What is being asked:
Please print all of the records shown below, exactly as given.
Data under study START
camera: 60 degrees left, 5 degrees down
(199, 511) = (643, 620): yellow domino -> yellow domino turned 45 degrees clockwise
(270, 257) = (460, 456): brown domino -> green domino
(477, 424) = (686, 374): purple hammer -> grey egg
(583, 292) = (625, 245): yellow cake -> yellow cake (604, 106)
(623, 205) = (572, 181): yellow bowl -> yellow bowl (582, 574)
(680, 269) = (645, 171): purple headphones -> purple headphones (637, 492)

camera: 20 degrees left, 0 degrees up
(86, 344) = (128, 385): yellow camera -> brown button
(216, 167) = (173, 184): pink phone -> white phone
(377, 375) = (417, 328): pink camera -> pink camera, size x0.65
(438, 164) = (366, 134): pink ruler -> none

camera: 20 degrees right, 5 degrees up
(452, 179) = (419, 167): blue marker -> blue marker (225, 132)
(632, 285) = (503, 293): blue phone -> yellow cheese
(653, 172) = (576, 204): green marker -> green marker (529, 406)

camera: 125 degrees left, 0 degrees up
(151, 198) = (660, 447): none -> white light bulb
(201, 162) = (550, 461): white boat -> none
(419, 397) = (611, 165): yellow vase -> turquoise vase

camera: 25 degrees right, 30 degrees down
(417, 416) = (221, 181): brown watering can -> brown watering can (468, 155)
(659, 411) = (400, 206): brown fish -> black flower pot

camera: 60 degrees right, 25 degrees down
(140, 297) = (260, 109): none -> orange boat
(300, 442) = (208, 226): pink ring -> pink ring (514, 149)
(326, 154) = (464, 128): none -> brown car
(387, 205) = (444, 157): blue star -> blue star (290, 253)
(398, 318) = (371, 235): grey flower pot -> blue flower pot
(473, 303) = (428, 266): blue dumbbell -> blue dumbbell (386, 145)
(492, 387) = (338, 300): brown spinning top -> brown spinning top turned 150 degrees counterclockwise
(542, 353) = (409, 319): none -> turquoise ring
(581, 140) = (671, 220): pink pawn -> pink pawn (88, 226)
Data under study END
Result of the task:
camera: 60 degrees left, 5 degrees down
(199, 511) = (643, 620): yellow domino -> yellow domino turned 45 degrees clockwise
(270, 257) = (460, 456): brown domino -> green domino
(477, 424) = (686, 374): purple hammer -> grey egg
(583, 292) = (625, 245): yellow cake -> yellow cake (604, 106)
(623, 205) = (572, 181): yellow bowl -> yellow bowl (582, 574)
(680, 269) = (645, 171): purple headphones -> purple headphones (637, 492)

camera: 20 degrees left, 0 degrees up
(86, 344) = (128, 385): yellow camera -> brown button
(216, 167) = (173, 184): pink phone -> white phone
(377, 375) = (417, 328): pink camera -> pink camera, size x0.65
(438, 164) = (366, 134): pink ruler -> none

camera: 20 degrees right, 5 degrees up
(452, 179) = (419, 167): blue marker -> blue marker (225, 132)
(632, 285) = (503, 293): blue phone -> yellow cheese
(653, 172) = (576, 204): green marker -> green marker (529, 406)

camera: 125 degrees left, 0 degrees up
(151, 198) = (660, 447): none -> white light bulb
(201, 162) = (550, 461): white boat -> none
(419, 397) = (611, 165): yellow vase -> turquoise vase

camera: 25 degrees right, 30 degrees down
(417, 416) = (221, 181): brown watering can -> brown watering can (468, 155)
(659, 411) = (400, 206): brown fish -> black flower pot

camera: 60 degrees right, 25 degrees down
(140, 297) = (260, 109): none -> orange boat
(300, 442) = (208, 226): pink ring -> pink ring (514, 149)
(326, 154) = (464, 128): none -> brown car
(387, 205) = (444, 157): blue star -> blue star (290, 253)
(398, 318) = (371, 235): grey flower pot -> blue flower pot
(473, 303) = (428, 266): blue dumbbell -> blue dumbbell (386, 145)
(492, 387) = (338, 300): brown spinning top -> brown spinning top turned 150 degrees counterclockwise
(542, 353) = (409, 319): none -> turquoise ring
(581, 140) = (671, 220): pink pawn -> pink pawn (88, 226)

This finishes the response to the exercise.